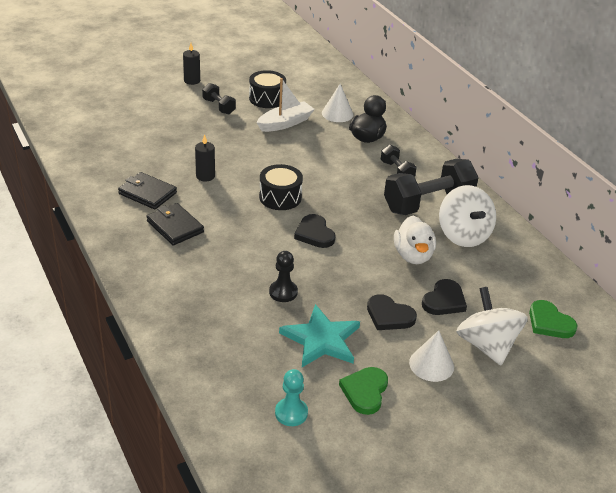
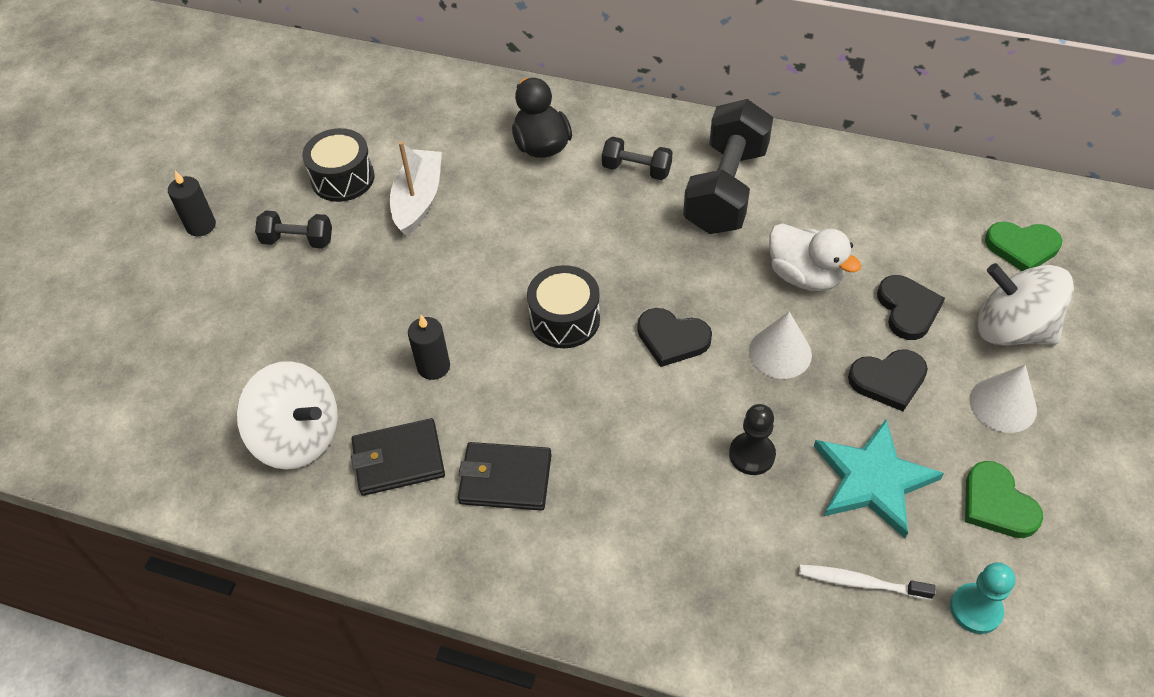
camera: 40 degrees left, 15 degrees up
(257, 364) = (861, 583): none -> white toothbrush
(337, 113) = (459, 135): white cone -> white cone (780, 352)
(463, 235) = (812, 203): white spinning top -> white spinning top (298, 437)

● **Task requirements**:
Any picture in the material is to be left out, and everything else is to be retyped as is.

● **Solution below**:
camera: 40 degrees left, 15 degrees up
(257, 364) = (861, 583): none -> white toothbrush
(337, 113) = (459, 135): white cone -> white cone (780, 352)
(463, 235) = (812, 203): white spinning top -> white spinning top (298, 437)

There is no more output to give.